Task requirements: Please turn the records, starting at the first line and ending at the line that contains "You are organizing", into a Markdown table with the columns Row and Record line, skipping blank lines. Leave the pictures out of the answer.

Extracted data:
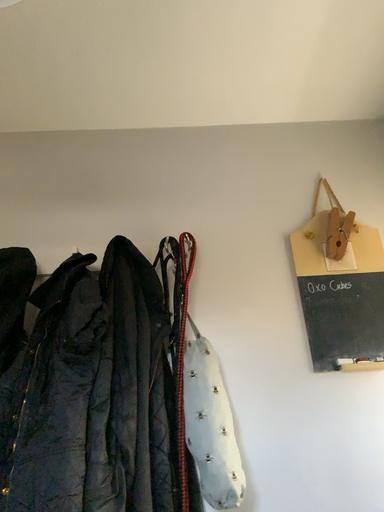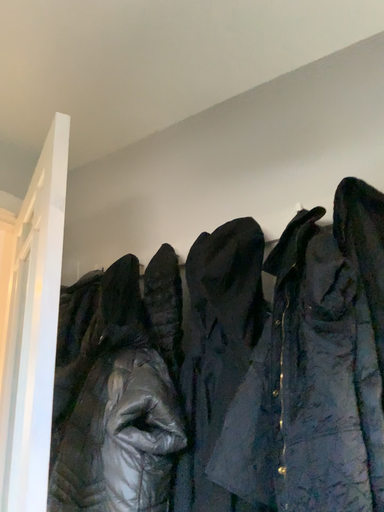
Question: How did the camera likely rotate when shooting the video?

Choices:
 (A) rotated upward
 (B) rotated downward

Answer: (B)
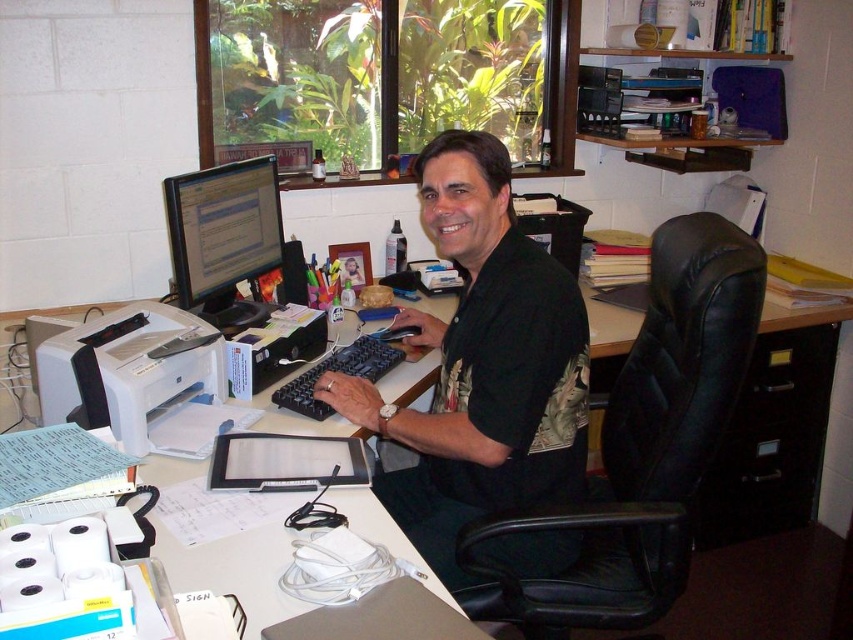
You are organizing the desk and need to place a new item between the white matte printer at left and the matte black monitor at upper left. Based on their current positions, which object should the new item be closer to?

The new item should be closer to the matte black monitor at upper left because the white matte printer at left is positioned on the left side of it, meaning the monitor is to the right of the printer. Therefore, placing the new item closer to the monitor would maintain the existing left to right arrangement.

You are a delivery person who needs to place a package on the desk. The package is as tall as the white matte printer at left. Can you stack it on top of the black matte shirt at center without it falling over?

The black matte shirt at center has a greater height compared to the white matte printer at left, so the package can be safely stacked on top of the black matte shirt at center since it is taller and provides a stable base.

You are an office worker who needs to adjust your seating arrangement for better ergonomics. You have the black leather swivel chair at center and the black plastic monitor at upper center. Which object should you raise to ensure your monitor is at eye level?

The black leather swivel chair at center is taller than the black plastic monitor at upper center. To bring the monitor to eye level, you should lower the black leather swivel chair at center or raise the monitor. However, since monitors are typically adjusted vertically, you might need to use a monitor stand or raise the monitor itself if possible.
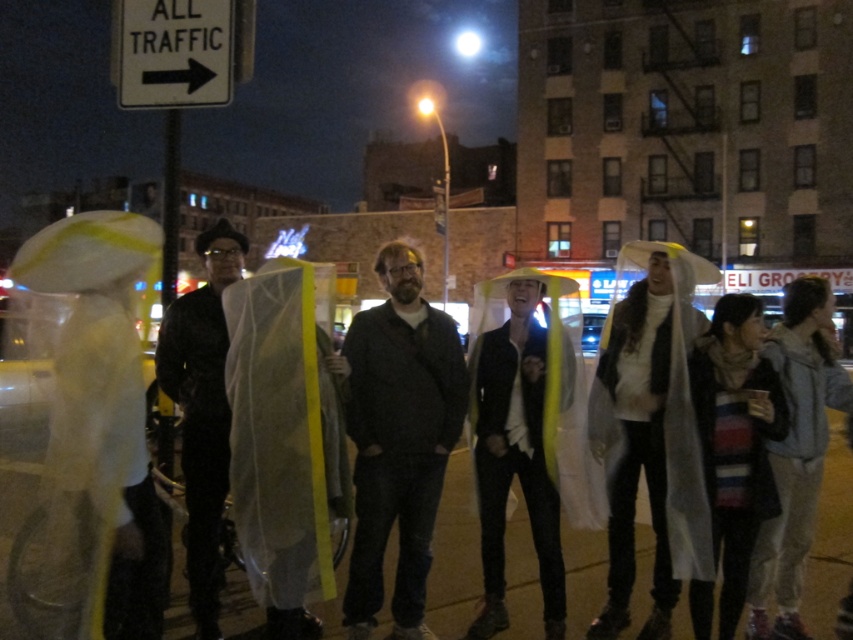
Question: Which point is farther to the camera?

Choices:
 (A) (538, 429)
 (B) (148, 40)
 (C) (225, 220)
 (D) (389, 502)

Answer: (C)

Question: Estimate the real-world distances between objects in this image. Which object is closer to the dark gray cotton jacket at center?

Choices:
 (A) black matte coat at center
 (B) translucent yellow raincoat at center
 (C) white plastic sign at upper left

Answer: (B)

Question: Is dark gray cotton jacket at center above translucent yellow raincoat at center?

Choices:
 (A) yes
 (B) no

Answer: (A)

Question: Can you confirm if dark gray cotton jacket at center is wider than white plastic sign at upper left?

Choices:
 (A) no
 (B) yes

Answer: (A)

Question: Among these points, which one is farthest from the camera?

Choices:
 (A) (222, 484)
 (B) (553, 560)

Answer: (B)

Question: Does dark gray cotton jacket at center come behind white plastic sign at upper left?

Choices:
 (A) no
 (B) yes

Answer: (A)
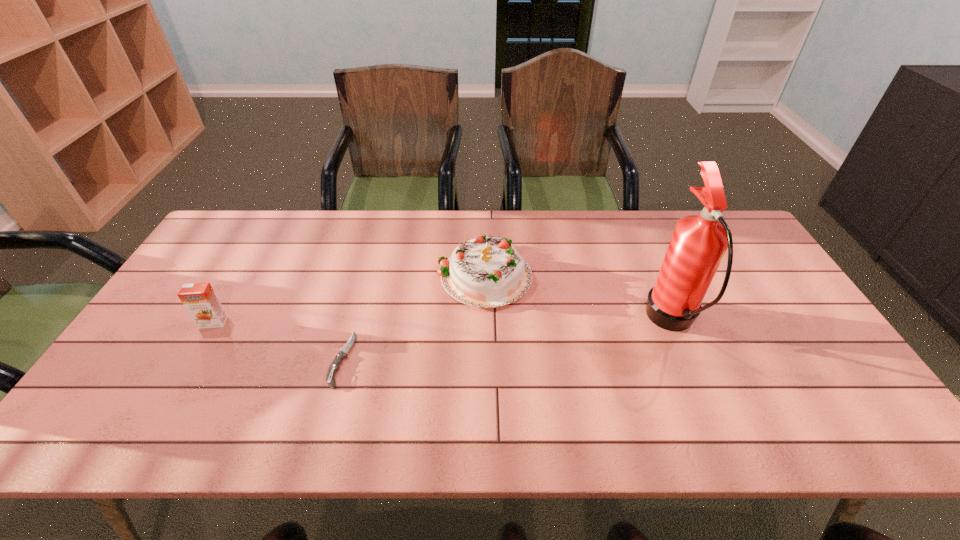
At what (x,y) coordinates should I click in order to perform the action: click on vacant region located at the spray nozzle of the fire extinguisher. Please return your answer as a coordinate pair (x, y). Looking at the image, I should click on (527, 322).

Locate an element on the screen. free space located on the front of the second tallest object is located at coordinates (485, 342).

Where is `free space located 0.080m on the front of the orange juice`? free space located 0.080m on the front of the orange juice is located at coordinates (196, 353).

At what (x,y) coordinates should I click in order to perform the action: click on vacant space located 0.250m on the back of the third object from right to left. Please return your answer as a coordinate pair (x, y). The width and height of the screenshot is (960, 540). Looking at the image, I should click on (367, 270).

Locate an element on the screen. This screenshot has height=540, width=960. object at the far edge is located at coordinates (486, 272).

Where is `object situated at the left edge`? object situated at the left edge is located at coordinates (199, 299).

In the image, there is a desktop. In order to click on vacant space at the far edge in this screenshot , I will do `click(402, 233)`.

This screenshot has width=960, height=540. In the image, there is a desktop. Identify the location of free space at the near edge. (797, 441).

The image size is (960, 540). I want to click on free space at the right edge of the desktop, so click(811, 348).

Identify the location of vacant space that's between the orange juice and the shortest object. The height and width of the screenshot is (540, 960). (277, 341).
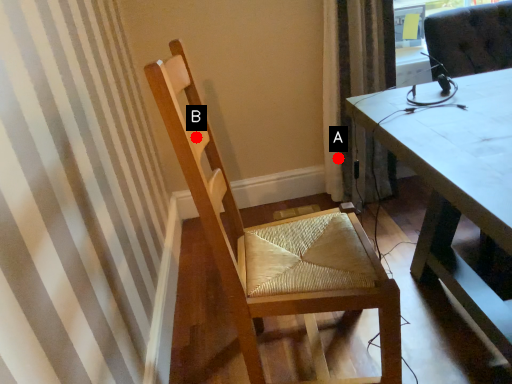
Question: Two points are circled on the image, labeled by A and B beside each circle. Which point is closer to the camera?

Choices:
 (A) A is closer
 (B) B is closer

Answer: (B)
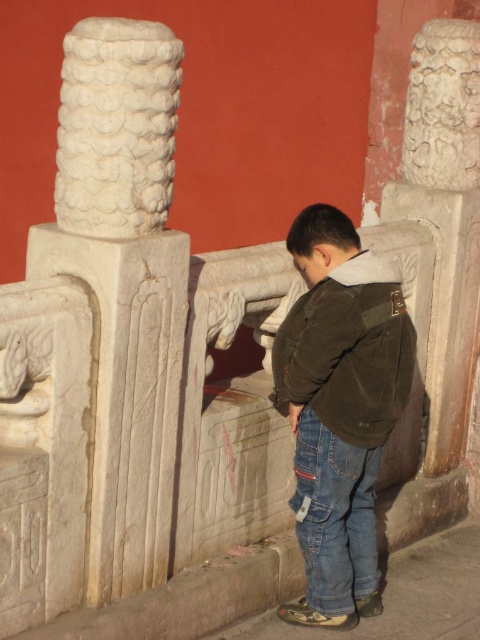
Question: Which of these objects is positioned farthest from the brown corduroy jacket at center?

Choices:
 (A) white stone column at upper left
 (B) dark brown corduroy jacket at center
 (C) blue denim jeans at lower center
 (D) white stone column at center

Answer: (A)

Question: From the image, what is the correct spatial relationship of brown corduroy jacket at center in relation to blue denim jeans at lower center?

Choices:
 (A) left
 (B) right

Answer: (B)

Question: Where is white stone column at center located in relation to white stone column at upper left in the image?

Choices:
 (A) below
 (B) above

Answer: (A)

Question: Is dark brown corduroy jacket at center to the right of white stone column at upper left from the viewer's perspective?

Choices:
 (A) yes
 (B) no

Answer: (A)

Question: Which object appears farthest from the camera in this image?

Choices:
 (A) brown corduroy jacket at center
 (B) white stone column at center

Answer: (A)

Question: Which point is farther from the camera taking this photo?

Choices:
 (A) (x=145, y=365)
 (B) (x=98, y=221)

Answer: (A)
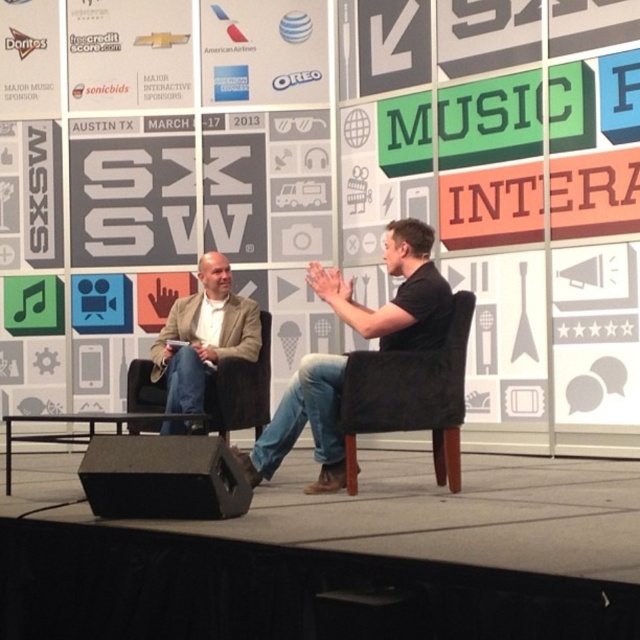
Who is lower down, black fabric armchair at center or light brown leather jacket at left?

black fabric armchair at center is lower down.

Between black fabric armchair at center and light brown leather jacket at left, which one has more height?

light brown leather jacket at left

Where is `black fabric armchair at center`? This screenshot has width=640, height=640. black fabric armchair at center is located at coordinates (410, 394).

Which is more to the left, black leather chair at center or black matte speaker at lower left?

Positioned to the left is black matte speaker at lower left.

Is point (340, 282) positioned in front of point (81, 480)?

No, it is behind (81, 480).

Who is more forward, [396,317] or [172,516]?

Point [172,516] is more forward.

Find the location of a particular element. The image size is (640, 640). black leather chair at center is located at coordinates (396, 292).

Between black matte speaker at lower left and light brown leather jacket at left, which one appears on the right side from the viewer's perspective?

Positioned to the right is black matte speaker at lower left.

Between point (224, 515) and point (205, 285), which one is positioned in front?

Point (224, 515)

Identify the location of black matte speaker at lower left. Image resolution: width=640 pixels, height=640 pixels. (163, 477).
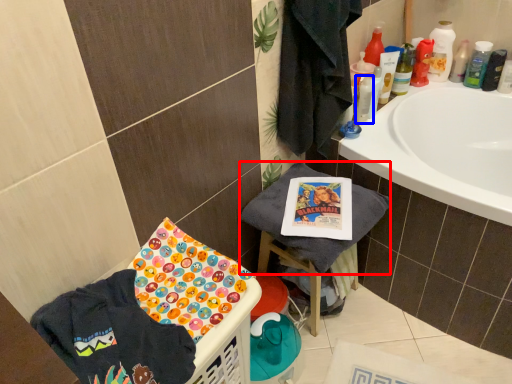
Question: Which point is closer to the camera, beach towel (highlighted by a red box) or mouthwash (highlighted by a blue box)?

Choices:
 (A) beach towel
 (B) mouthwash

Answer: (A)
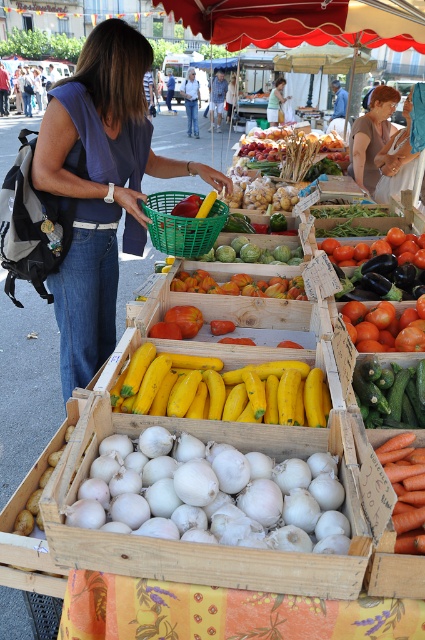
You are a customer at the market and want to place a new item into the green woven basket at center. Where exactly should you place it?

The green woven basket at center is located at coordinates point [181,225], so you should place the new item there.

Task solution:
| Row | Record line |
|---|---|
| 1 | Question: How did the camera likely rotate when shooting the video? |
| 2 | Choices: |
| 3 |  (A) rotated upward |
| 4 |  (B) rotated downward |
| 5 | Answer: (B) |
| 6 | You are organizing the desk and need to place a new item between the white matte printer at left and the matte black monitor at upper left. Based on their current positions, which object should the new item be closer to? |